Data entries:
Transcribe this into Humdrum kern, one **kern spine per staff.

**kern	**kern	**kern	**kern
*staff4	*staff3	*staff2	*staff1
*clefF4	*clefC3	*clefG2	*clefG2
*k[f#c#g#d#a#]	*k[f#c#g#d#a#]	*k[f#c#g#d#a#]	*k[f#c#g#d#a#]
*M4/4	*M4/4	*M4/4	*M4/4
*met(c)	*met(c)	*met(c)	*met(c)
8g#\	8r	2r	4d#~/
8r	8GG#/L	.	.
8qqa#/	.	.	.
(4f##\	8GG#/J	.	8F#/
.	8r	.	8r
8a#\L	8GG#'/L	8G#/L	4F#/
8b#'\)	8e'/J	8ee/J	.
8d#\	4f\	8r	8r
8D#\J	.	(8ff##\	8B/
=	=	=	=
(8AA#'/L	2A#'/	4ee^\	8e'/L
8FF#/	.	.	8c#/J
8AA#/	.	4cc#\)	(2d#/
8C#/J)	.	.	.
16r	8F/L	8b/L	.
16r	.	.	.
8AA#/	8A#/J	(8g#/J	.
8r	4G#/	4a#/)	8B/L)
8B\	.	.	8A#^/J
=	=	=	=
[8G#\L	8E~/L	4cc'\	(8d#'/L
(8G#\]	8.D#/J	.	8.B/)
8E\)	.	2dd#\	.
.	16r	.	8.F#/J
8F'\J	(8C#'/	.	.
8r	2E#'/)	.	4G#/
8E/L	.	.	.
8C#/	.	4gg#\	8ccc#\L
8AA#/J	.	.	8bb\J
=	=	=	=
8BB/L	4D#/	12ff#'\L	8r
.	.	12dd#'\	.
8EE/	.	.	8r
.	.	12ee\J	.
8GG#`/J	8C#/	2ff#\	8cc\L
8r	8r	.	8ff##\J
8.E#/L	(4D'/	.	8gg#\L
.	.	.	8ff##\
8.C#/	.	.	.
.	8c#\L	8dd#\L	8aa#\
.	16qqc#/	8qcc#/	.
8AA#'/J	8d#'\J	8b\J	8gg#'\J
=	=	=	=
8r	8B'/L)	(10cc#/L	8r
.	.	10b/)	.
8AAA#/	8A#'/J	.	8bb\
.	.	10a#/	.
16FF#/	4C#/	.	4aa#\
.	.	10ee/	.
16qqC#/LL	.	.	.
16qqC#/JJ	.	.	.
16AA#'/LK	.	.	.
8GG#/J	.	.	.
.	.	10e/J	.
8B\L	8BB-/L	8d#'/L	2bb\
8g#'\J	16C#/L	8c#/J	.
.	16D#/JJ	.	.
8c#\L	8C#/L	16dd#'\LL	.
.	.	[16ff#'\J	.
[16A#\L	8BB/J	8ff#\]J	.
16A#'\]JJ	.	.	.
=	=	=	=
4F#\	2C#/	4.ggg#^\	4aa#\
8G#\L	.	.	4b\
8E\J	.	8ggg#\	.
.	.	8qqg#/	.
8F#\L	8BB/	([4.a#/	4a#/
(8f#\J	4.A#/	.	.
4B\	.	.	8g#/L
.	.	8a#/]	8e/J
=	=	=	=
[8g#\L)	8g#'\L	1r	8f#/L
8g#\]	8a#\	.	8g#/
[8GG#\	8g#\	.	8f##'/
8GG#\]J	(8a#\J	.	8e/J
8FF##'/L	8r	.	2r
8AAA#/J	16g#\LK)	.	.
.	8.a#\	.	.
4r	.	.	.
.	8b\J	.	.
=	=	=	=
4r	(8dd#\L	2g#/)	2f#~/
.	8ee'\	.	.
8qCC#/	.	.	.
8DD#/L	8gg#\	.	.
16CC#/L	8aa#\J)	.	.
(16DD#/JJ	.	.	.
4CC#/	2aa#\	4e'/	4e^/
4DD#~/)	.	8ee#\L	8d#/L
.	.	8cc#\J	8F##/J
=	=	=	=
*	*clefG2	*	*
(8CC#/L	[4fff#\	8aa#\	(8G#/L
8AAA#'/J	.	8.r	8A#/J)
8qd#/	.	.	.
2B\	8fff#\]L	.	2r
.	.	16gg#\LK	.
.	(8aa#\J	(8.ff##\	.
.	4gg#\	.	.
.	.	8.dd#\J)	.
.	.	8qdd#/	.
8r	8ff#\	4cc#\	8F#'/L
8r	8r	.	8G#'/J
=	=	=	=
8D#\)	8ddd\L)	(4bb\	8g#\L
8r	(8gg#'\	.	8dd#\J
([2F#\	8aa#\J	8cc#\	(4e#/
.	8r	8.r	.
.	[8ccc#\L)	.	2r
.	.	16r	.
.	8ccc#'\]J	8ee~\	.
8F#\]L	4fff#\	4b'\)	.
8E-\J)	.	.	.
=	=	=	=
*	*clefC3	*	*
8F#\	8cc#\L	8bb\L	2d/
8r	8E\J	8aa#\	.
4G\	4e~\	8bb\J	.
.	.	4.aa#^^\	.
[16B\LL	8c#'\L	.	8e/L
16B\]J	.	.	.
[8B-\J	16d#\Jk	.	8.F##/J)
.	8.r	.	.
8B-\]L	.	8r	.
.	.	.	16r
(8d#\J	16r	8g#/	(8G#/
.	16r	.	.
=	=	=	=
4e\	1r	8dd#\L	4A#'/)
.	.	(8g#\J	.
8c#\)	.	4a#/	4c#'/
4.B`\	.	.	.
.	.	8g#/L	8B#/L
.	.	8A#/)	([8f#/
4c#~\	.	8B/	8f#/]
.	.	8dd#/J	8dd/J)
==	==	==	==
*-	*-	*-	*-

EXERCISE DIRECTIONS: Pick out every line in the entries above that contains the string "kern". Copy each of those lines.

ANSWER TO THE EXERCISE:
Transcribe this into Humdrum kern, one **kern spine per staff.
**kern	**kern	**kern	**kern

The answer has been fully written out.